■ **Directions for this task**: Only the number is wanted: how many lines of the data contain "before"?

########

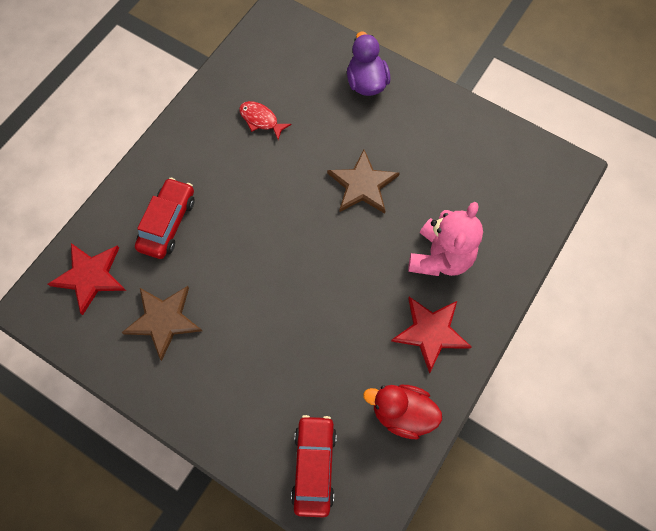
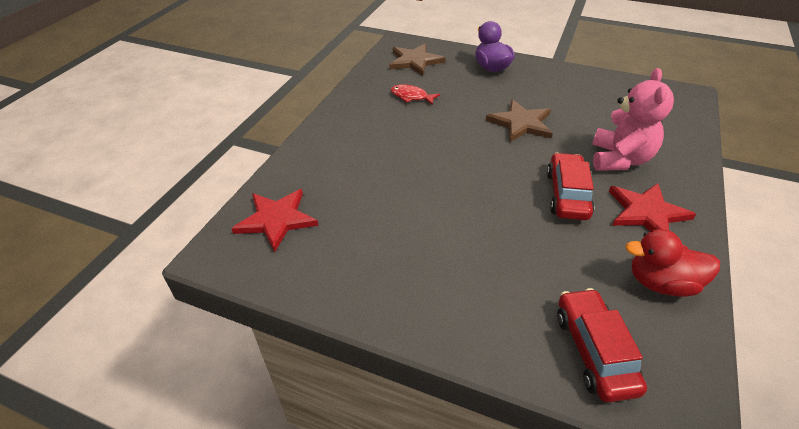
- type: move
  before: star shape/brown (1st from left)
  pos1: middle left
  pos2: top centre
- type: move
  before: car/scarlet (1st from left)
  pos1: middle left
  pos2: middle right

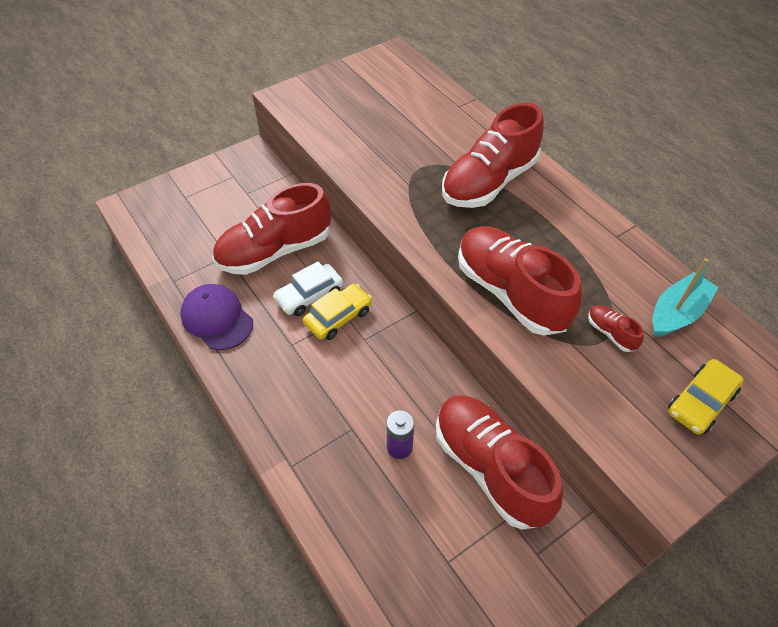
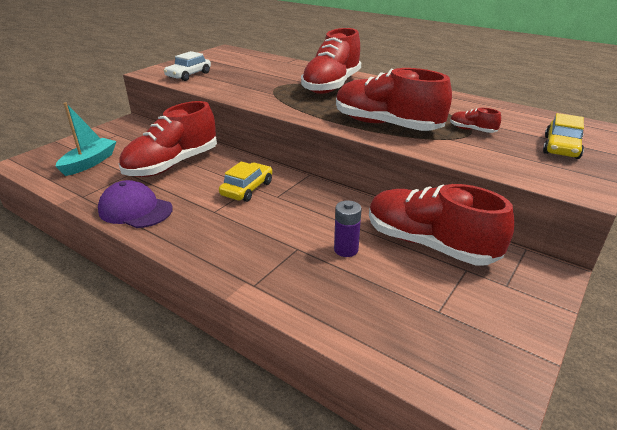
- type: move
  before: car/snow-white
  pos1: centre
  pos2: top left
- type: move
  before: toy boat/turquoise
  pos1: middle right
  pos2: top left

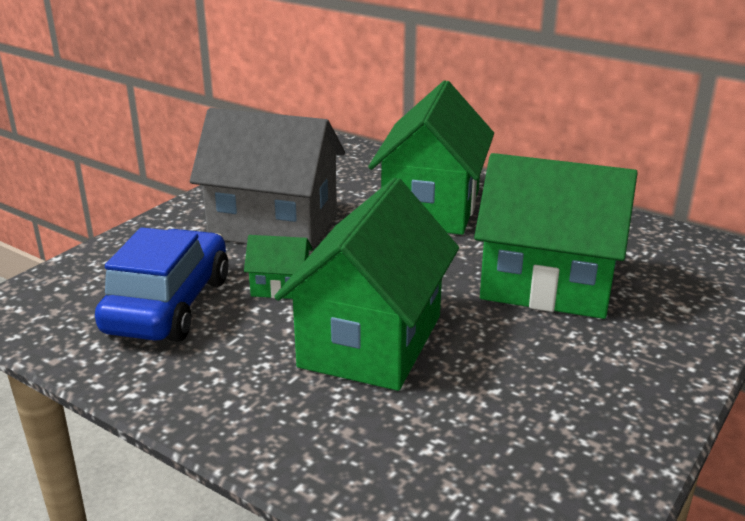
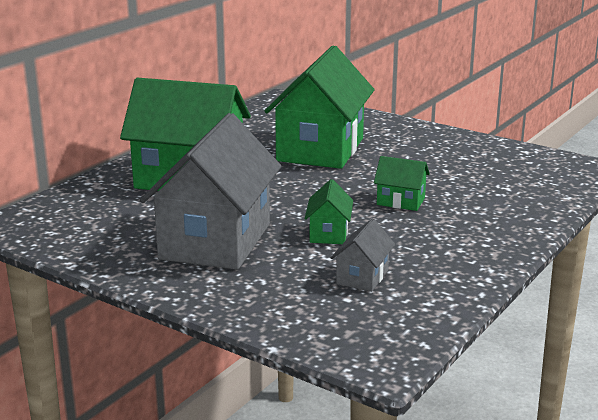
- type: replace
  before: car/blue
  after: cottage/gray (2nd from left)
  pos1: middle left
  pos2: centre
- type: resize
  before: cottage/green (2nd from left in the first image)
  pos1: centre
  pos2: middle right
  scale: 0.43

########

■ **Your response**: 6